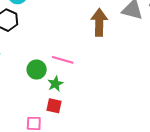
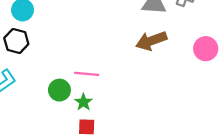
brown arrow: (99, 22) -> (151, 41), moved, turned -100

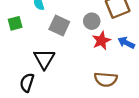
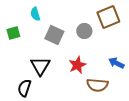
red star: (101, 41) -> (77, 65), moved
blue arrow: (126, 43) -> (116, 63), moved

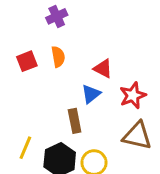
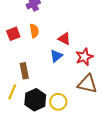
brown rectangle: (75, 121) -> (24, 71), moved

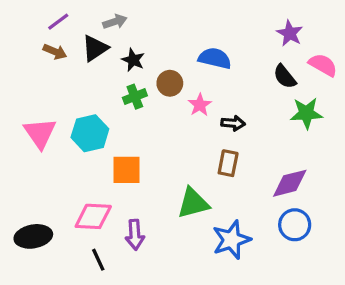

==

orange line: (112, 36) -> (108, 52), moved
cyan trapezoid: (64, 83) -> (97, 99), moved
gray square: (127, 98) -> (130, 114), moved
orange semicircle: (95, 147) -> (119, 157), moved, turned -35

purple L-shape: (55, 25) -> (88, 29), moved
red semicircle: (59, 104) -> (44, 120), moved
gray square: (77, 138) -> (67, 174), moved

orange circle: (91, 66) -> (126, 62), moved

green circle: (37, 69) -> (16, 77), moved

TASK TO COMPLETE: For this exercise, copy each line from the listing above that has the word "semicircle".

WRITTEN SOLUTION:
orange semicircle: (95, 147) -> (119, 157), moved, turned -35
red semicircle: (59, 104) -> (44, 120), moved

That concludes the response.